Your instructions: Show each line from the listing that includes the word "purple".

--- Exercise data ---

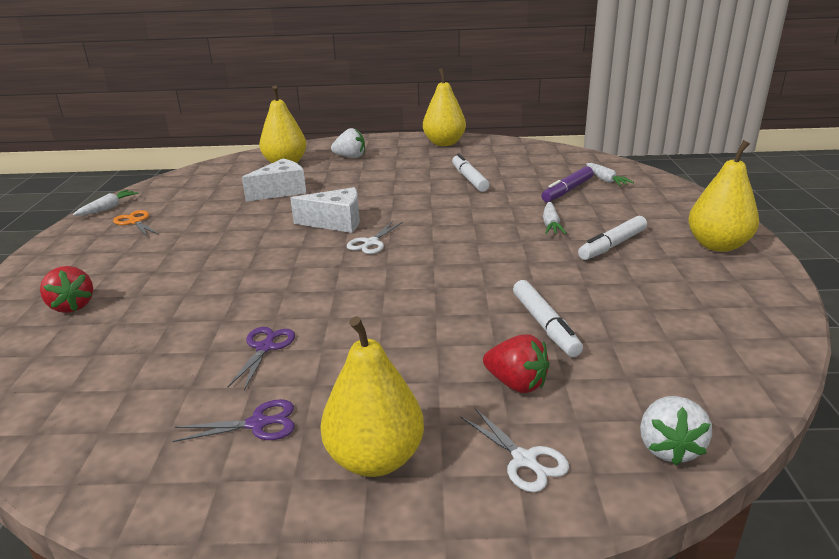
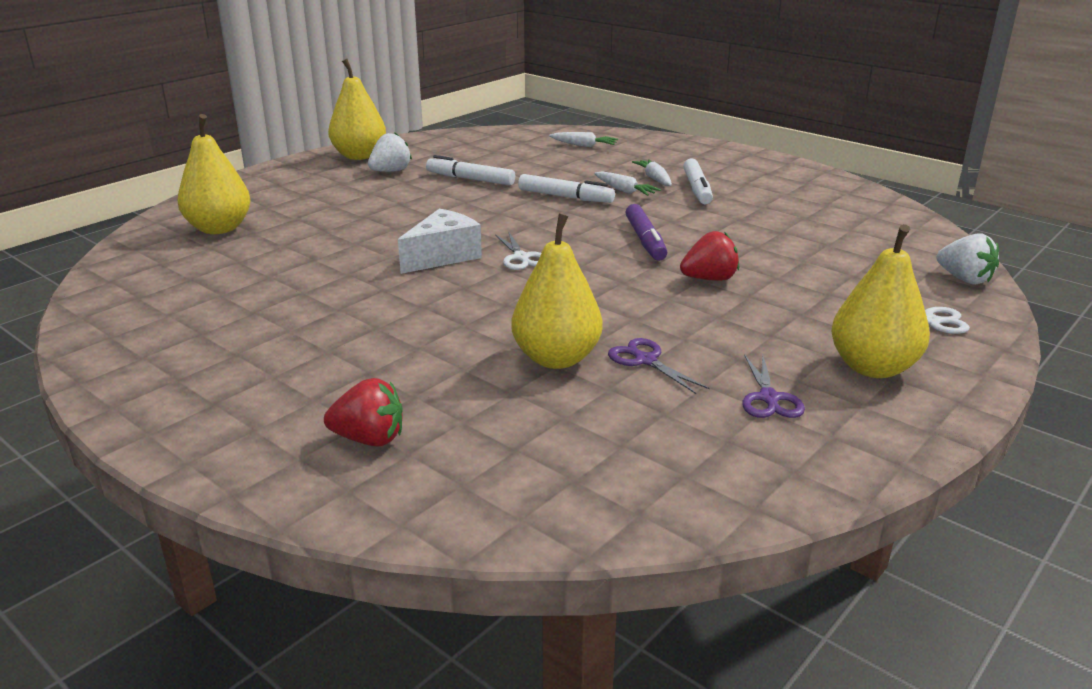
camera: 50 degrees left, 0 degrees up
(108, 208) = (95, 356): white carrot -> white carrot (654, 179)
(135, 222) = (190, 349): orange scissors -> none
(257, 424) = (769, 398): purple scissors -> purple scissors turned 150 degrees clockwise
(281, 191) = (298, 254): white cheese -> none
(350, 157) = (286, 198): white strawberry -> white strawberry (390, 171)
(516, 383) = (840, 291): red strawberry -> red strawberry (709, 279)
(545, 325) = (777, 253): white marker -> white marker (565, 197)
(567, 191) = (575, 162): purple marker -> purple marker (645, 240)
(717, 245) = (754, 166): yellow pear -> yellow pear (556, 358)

---

Response area:
(257, 424) = (769, 398): purple scissors -> purple scissors turned 150 degrees clockwise
(567, 191) = (575, 162): purple marker -> purple marker (645, 240)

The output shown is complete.